(Records shown begins)
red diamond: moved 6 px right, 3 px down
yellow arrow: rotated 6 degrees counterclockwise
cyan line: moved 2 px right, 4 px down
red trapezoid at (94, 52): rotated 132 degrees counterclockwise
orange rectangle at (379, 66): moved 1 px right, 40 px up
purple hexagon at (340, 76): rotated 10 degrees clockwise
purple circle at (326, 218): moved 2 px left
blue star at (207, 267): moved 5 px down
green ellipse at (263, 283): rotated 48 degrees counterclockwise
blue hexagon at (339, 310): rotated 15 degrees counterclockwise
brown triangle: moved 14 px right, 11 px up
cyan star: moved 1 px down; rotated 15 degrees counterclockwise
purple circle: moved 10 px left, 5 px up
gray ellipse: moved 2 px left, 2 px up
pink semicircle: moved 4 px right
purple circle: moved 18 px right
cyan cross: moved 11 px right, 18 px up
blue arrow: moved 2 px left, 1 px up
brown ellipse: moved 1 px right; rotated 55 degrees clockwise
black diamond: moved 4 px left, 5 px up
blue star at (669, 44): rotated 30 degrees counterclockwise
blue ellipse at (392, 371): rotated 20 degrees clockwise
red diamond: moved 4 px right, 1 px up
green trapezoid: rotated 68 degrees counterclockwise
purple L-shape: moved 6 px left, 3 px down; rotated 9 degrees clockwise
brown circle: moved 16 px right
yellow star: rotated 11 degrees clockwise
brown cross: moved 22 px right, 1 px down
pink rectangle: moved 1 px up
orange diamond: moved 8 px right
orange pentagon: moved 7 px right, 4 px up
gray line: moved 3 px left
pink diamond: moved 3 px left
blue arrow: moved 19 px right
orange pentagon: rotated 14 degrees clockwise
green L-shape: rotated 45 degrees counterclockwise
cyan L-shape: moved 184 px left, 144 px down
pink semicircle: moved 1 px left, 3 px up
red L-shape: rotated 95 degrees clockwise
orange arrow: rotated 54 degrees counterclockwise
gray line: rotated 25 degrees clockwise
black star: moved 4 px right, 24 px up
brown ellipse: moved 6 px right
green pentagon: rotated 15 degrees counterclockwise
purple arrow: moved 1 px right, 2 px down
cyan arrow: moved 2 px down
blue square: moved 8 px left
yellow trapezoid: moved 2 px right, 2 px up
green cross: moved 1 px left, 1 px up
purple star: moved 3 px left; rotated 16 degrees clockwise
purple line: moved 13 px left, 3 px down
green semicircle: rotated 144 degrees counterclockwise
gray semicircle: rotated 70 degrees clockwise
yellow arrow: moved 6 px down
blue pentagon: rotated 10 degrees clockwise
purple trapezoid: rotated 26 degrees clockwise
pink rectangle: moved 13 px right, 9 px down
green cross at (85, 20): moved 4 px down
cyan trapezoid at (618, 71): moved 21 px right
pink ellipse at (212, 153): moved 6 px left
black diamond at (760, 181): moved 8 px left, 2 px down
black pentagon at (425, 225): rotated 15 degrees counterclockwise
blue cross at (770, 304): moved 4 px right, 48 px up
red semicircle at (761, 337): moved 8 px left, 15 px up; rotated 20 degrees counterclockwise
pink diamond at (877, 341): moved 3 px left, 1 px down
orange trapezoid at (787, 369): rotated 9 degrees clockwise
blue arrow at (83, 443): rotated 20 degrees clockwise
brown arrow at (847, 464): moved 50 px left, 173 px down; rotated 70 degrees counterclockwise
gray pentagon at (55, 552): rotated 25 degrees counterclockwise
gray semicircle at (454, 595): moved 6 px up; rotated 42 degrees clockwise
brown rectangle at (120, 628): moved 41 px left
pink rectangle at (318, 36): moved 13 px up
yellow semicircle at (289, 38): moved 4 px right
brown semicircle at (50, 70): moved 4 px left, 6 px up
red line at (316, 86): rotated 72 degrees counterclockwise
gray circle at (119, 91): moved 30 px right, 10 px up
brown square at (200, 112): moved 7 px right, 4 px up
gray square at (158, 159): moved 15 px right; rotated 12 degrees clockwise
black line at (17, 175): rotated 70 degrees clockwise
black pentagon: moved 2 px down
(Records shown ends)
I need the number of lines in the entries that include "yellow"; please give that number and nothing else.

- Task response
5